◆ Task description
Since only the total is wanted, give the number of lines in the listing below that hold the string "none" and add nothing.

◆ Data for this task
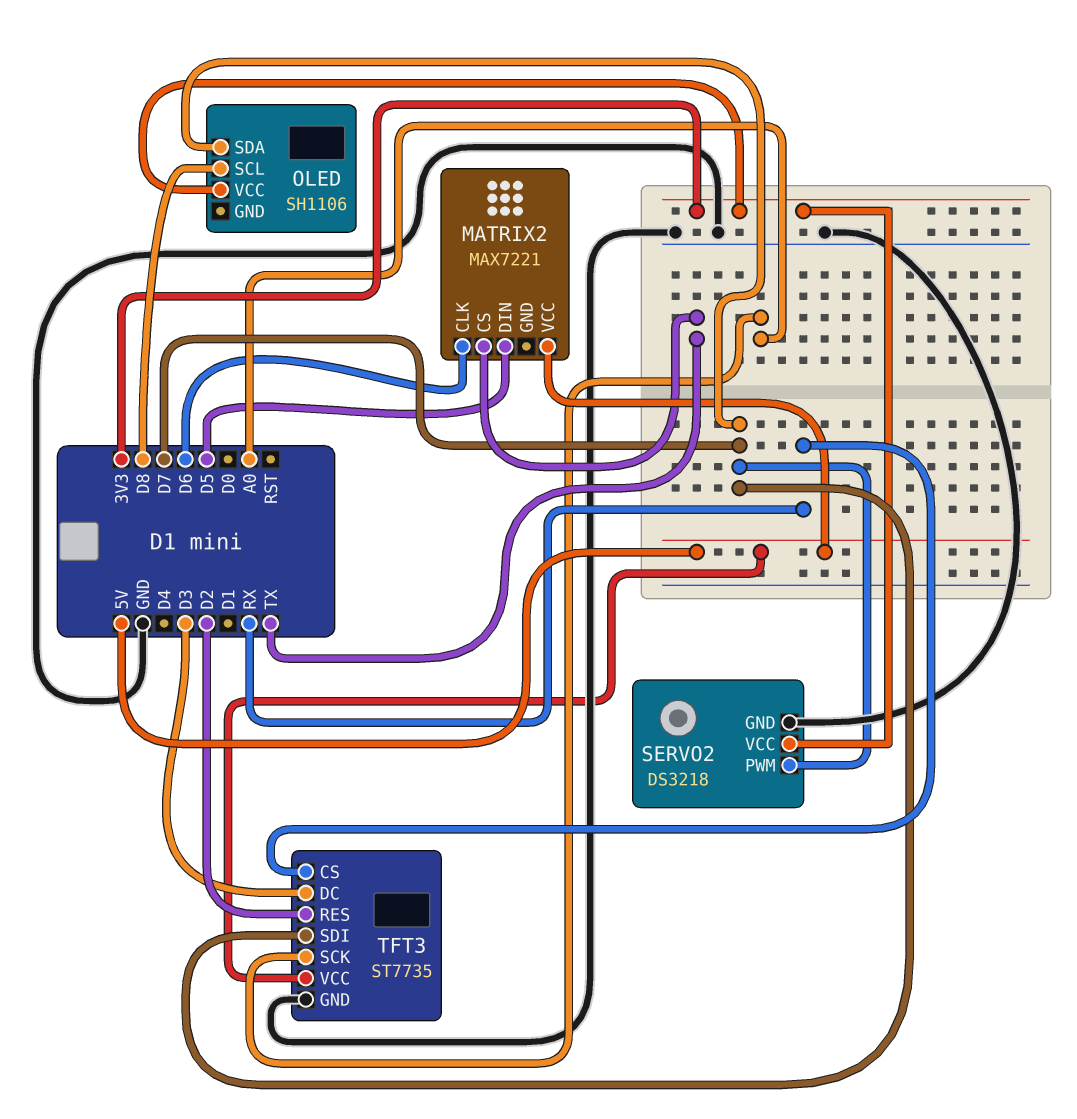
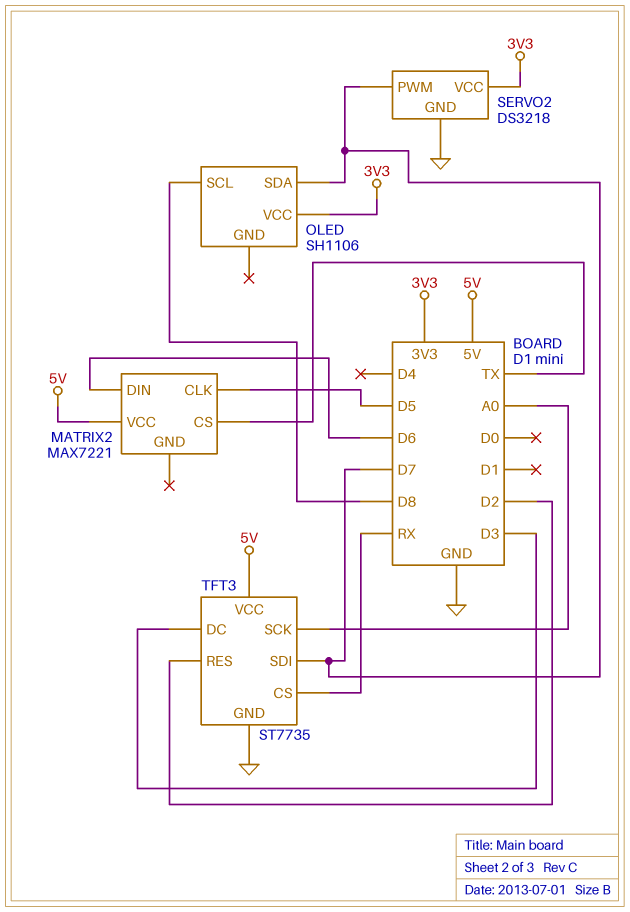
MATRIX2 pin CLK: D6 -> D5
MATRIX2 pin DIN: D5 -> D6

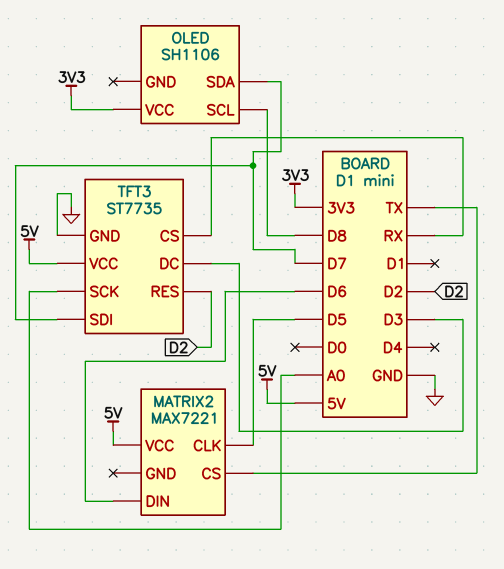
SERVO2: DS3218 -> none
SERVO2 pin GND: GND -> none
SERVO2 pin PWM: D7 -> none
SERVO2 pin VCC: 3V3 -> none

* * *

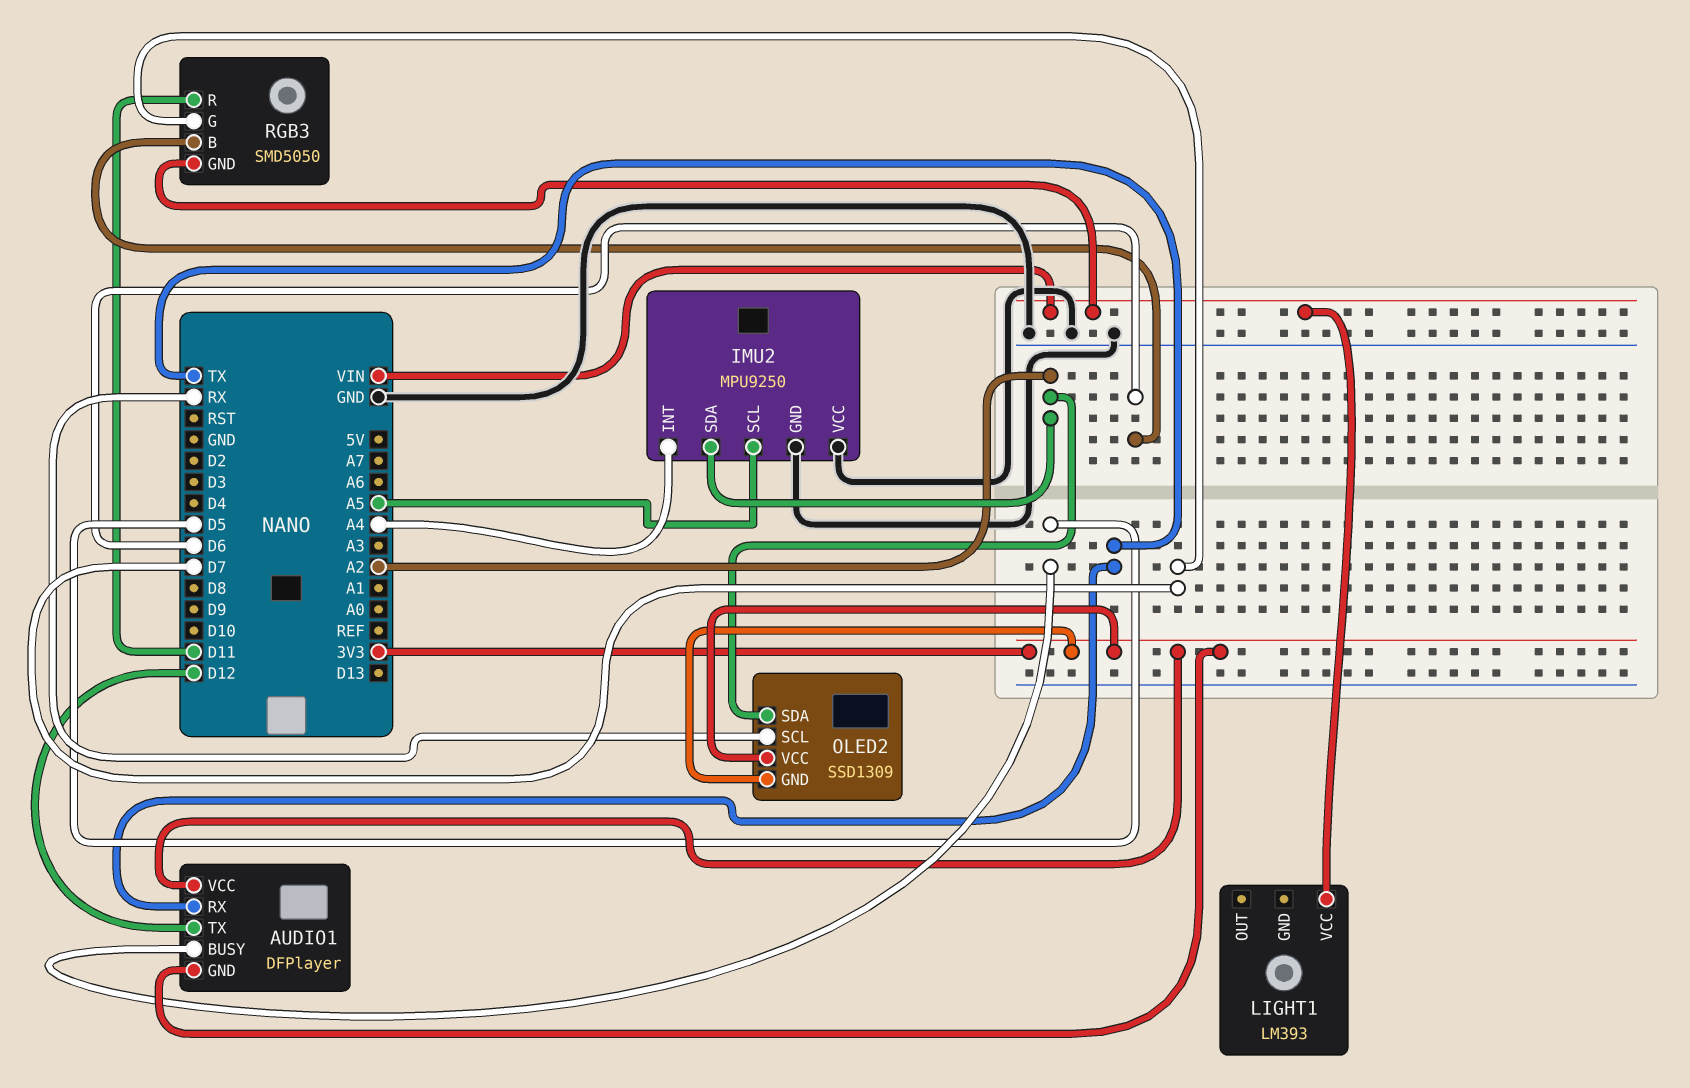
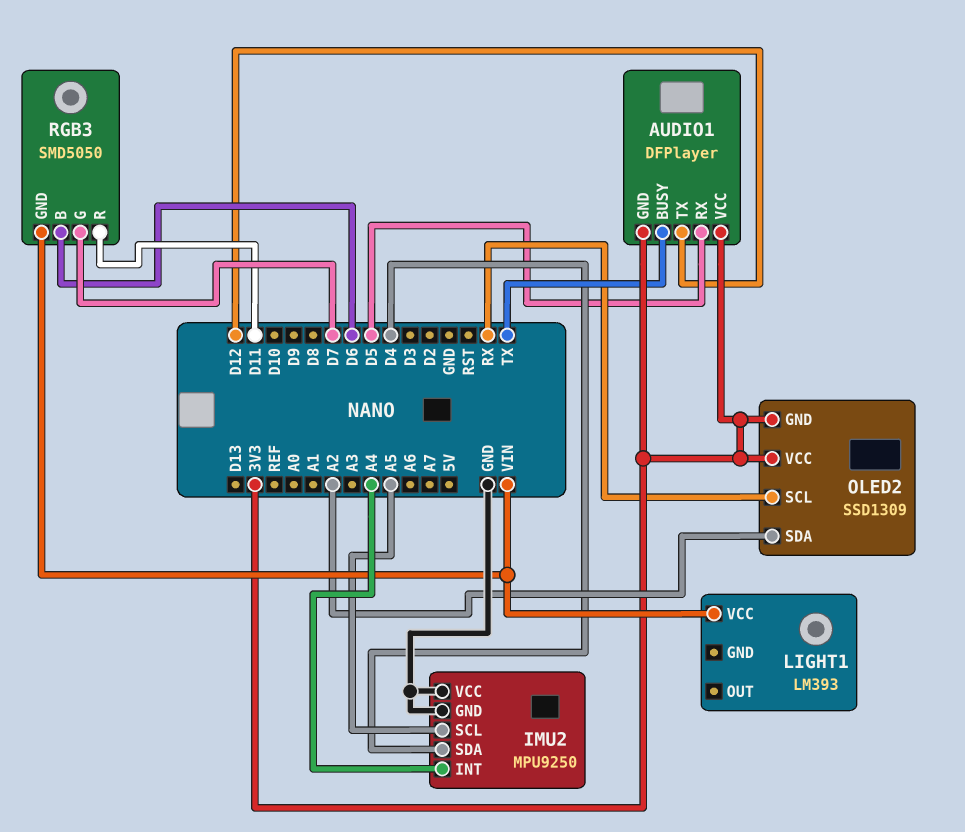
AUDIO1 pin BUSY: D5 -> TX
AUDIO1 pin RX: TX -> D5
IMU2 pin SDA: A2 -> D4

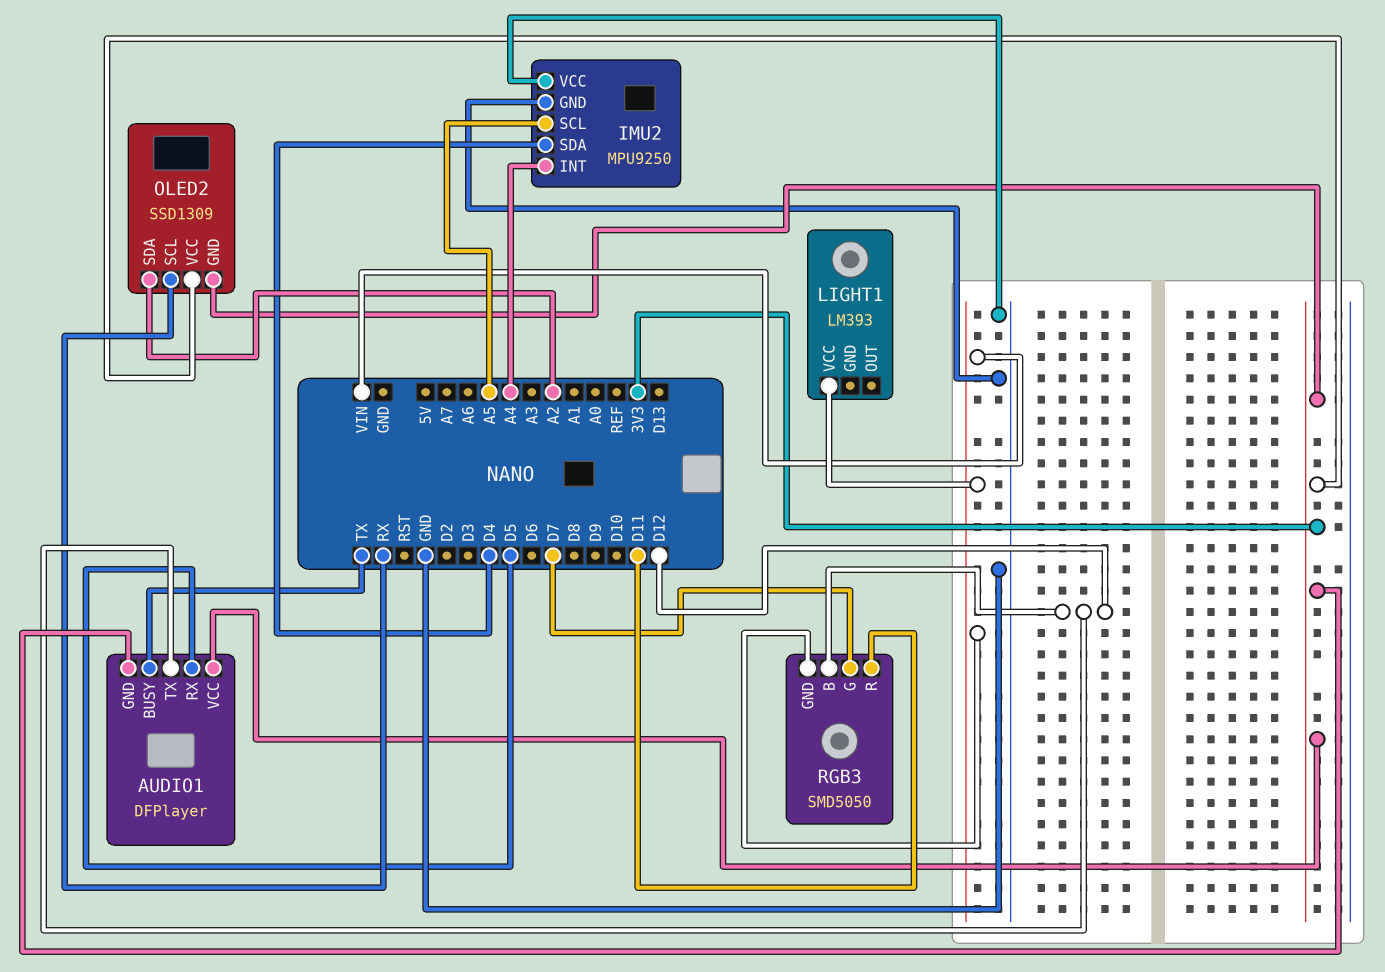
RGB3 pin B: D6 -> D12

◆ Answer space
4